::: Input

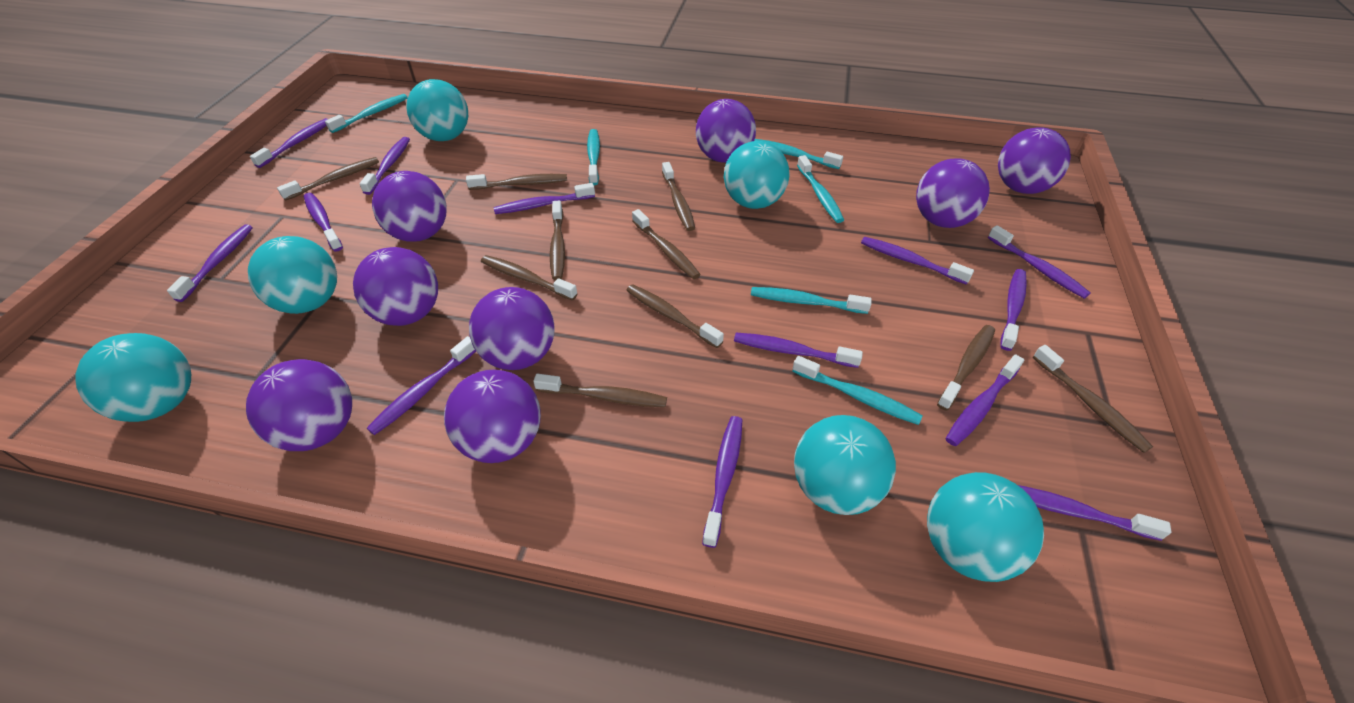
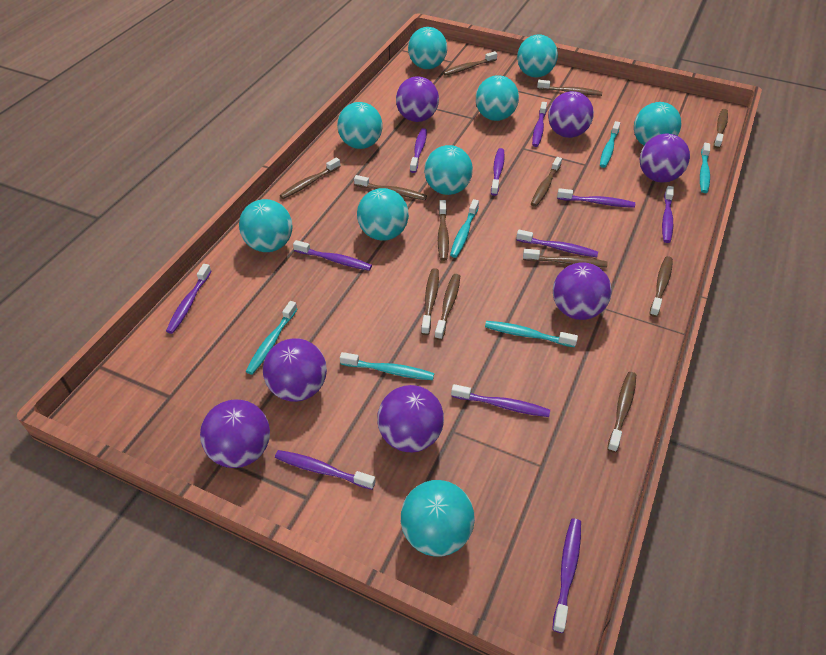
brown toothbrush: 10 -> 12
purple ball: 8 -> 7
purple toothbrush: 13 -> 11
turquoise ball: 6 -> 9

::::::
::: Input

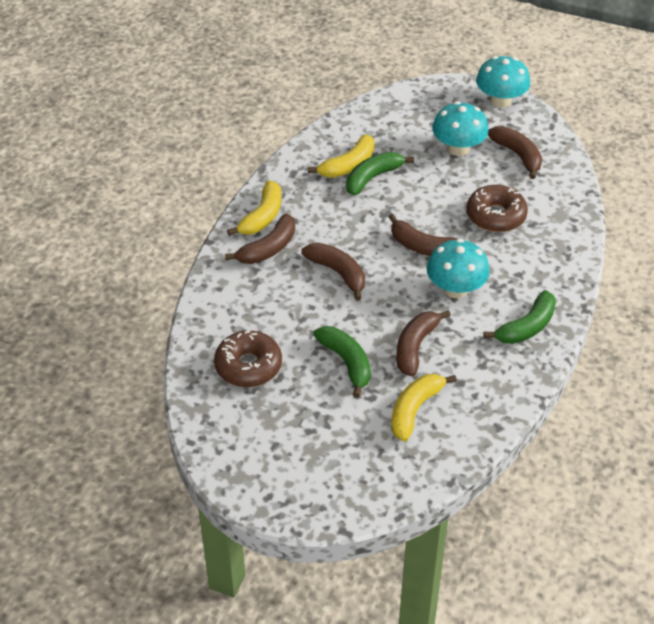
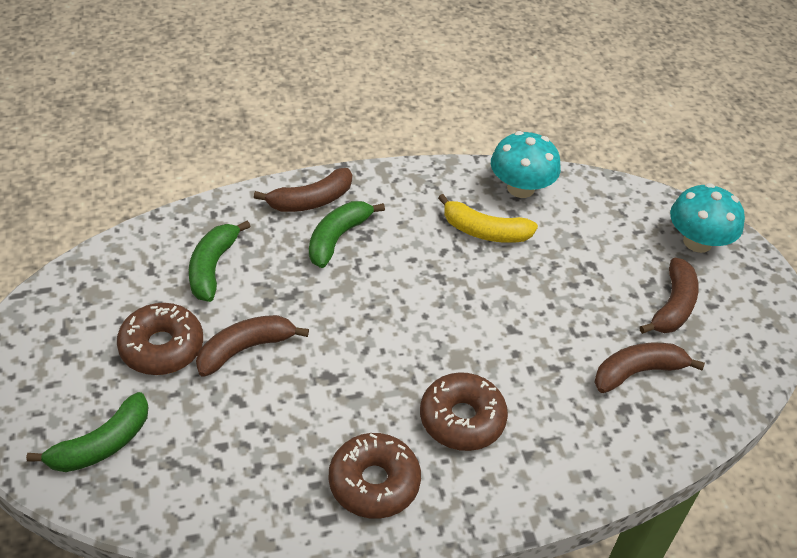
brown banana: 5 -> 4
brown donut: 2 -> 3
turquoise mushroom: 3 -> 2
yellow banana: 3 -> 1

::::::
::: Input

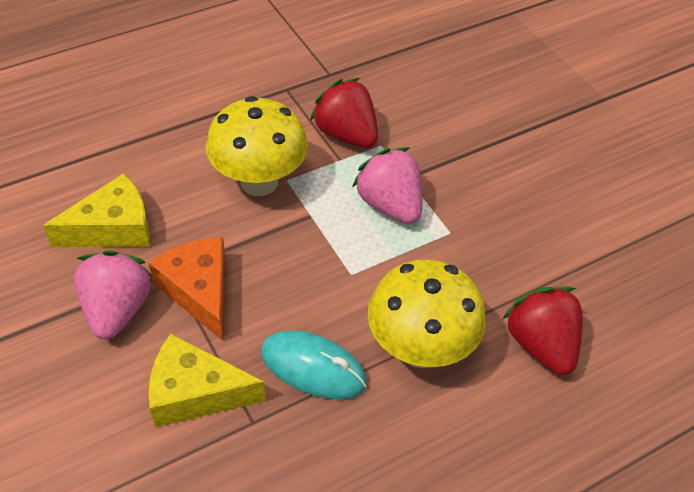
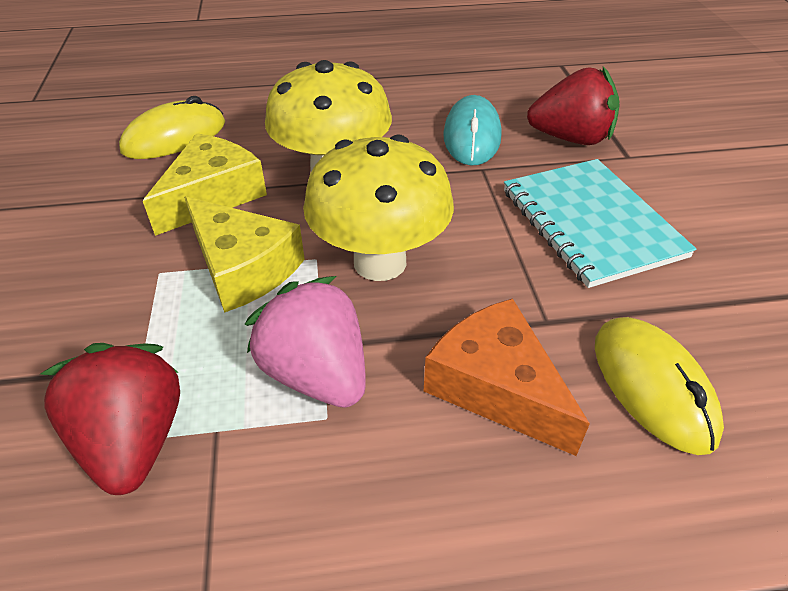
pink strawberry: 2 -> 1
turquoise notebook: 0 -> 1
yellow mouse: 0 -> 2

::::::

- _About this task_:
Among the entries above, copy exactly only the lines starting with the one containing "purple ball: 8 -> 7" and going through the one containing "turquoise ball: 6 -> 9", both ends included.

- _Output for this task_:
purple ball: 8 -> 7
purple toothbrush: 13 -> 11
turquoise ball: 6 -> 9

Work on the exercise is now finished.